WORK TO COMPLETE: Wherever a line below holds the word "green", copy that line.

RECORDS FOR THIS TASK:
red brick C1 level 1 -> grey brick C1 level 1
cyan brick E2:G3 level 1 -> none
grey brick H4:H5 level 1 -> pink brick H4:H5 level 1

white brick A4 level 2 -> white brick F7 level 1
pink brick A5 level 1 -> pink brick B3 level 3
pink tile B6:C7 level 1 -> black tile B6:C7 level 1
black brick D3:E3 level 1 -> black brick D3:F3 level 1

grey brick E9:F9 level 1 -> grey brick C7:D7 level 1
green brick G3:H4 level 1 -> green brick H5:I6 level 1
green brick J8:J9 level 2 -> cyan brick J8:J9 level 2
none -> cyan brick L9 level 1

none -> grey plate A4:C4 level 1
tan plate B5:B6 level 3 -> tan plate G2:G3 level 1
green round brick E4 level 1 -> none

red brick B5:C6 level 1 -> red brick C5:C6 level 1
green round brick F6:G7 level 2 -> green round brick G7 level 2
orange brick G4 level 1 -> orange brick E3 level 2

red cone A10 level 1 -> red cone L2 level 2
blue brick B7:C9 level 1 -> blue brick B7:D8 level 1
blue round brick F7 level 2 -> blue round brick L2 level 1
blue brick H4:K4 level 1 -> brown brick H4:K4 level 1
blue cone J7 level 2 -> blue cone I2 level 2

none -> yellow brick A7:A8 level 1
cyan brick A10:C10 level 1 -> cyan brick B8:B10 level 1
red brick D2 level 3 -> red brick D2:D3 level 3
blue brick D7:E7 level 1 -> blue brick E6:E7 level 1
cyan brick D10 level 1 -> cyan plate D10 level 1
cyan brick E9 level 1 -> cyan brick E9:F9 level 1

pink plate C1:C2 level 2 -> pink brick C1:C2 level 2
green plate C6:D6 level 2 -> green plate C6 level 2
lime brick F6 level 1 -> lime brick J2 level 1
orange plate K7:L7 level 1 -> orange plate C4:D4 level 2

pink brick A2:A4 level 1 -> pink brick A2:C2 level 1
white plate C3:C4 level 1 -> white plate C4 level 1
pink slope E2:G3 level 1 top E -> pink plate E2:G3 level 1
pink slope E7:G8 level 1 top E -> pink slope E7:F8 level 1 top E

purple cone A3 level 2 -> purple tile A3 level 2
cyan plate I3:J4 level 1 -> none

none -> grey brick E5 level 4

OUTPUT BELOW:
green brick G3:H4 level 1 -> green brick H5:I6 level 1
green brick J8:J9 level 2 -> cyan brick J8:J9 level 2
green round brick E4 level 1 -> none
green round brick F6:G7 level 2 -> green round brick G7 level 2
green plate C6:D6 level 2 -> green plate C6 level 2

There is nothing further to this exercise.